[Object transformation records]
=== Begin Enclosure ===

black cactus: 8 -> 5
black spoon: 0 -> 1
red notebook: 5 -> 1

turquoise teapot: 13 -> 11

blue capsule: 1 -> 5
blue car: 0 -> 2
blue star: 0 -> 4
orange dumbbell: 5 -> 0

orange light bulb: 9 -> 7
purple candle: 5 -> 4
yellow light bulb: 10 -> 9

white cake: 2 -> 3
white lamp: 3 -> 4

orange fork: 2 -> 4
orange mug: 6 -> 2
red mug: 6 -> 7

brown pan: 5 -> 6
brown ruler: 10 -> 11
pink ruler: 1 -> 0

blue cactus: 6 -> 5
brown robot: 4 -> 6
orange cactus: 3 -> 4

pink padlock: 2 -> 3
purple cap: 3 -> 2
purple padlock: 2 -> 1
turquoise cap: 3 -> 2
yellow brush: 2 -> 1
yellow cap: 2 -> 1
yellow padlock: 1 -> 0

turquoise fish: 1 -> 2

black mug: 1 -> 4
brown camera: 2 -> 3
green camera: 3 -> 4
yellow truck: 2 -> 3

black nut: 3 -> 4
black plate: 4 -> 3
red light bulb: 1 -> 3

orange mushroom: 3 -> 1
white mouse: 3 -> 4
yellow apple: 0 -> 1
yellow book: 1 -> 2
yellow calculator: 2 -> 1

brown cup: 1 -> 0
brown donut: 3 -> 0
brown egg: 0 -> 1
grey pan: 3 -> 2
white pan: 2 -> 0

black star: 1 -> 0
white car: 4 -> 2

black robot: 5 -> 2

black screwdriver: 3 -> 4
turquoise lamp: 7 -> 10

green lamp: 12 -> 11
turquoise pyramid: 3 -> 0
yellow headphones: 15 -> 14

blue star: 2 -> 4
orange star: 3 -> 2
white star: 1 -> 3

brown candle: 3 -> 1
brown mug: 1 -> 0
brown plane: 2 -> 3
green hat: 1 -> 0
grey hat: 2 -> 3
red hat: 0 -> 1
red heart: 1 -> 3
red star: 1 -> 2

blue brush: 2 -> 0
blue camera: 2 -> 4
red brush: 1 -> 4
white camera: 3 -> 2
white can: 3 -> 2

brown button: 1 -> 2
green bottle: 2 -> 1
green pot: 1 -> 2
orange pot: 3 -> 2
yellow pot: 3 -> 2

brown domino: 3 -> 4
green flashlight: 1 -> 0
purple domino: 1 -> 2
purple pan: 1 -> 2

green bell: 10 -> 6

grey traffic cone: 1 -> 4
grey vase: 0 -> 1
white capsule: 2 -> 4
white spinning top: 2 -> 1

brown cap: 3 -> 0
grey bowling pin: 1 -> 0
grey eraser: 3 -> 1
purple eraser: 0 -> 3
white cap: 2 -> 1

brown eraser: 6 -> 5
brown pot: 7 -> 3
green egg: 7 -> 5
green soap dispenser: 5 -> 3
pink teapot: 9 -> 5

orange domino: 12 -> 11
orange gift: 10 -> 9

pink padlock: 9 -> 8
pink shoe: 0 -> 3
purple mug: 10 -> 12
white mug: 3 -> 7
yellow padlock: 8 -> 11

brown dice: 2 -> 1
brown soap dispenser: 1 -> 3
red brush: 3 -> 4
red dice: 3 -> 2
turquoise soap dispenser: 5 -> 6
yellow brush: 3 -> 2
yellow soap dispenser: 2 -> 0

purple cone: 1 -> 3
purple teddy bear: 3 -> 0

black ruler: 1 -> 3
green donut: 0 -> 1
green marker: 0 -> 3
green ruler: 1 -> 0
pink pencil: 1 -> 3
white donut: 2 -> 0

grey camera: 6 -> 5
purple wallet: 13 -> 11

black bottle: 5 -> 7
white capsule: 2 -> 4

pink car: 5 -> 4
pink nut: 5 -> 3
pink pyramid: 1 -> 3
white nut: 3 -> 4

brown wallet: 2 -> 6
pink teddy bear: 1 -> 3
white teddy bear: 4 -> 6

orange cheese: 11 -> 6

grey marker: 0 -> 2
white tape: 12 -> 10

=== End Enclosure ===

__TASK ITEM__. Transcribe, exactly and without additions, the lines of the records above, beginning with the line that contains "white pan: 2 -> 0" and ending with the line that contains "red star: 1 -> 2", both included.

__RESULT BELOW__.
white pan: 2 -> 0

black star: 1 -> 0
white car: 4 -> 2

black robot: 5 -> 2

black screwdriver: 3 -> 4
turquoise lamp: 7 -> 10

green lamp: 12 -> 11
turquoise pyramid: 3 -> 0
yellow headphones: 15 -> 14

blue star: 2 -> 4
orange star: 3 -> 2
white star: 1 -> 3

brown candle: 3 -> 1
brown mug: 1 -> 0
brown plane: 2 -> 3
green hat: 1 -> 0
grey hat: 2 -> 3
red hat: 0 -> 1
red heart: 1 -> 3
red star: 1 -> 2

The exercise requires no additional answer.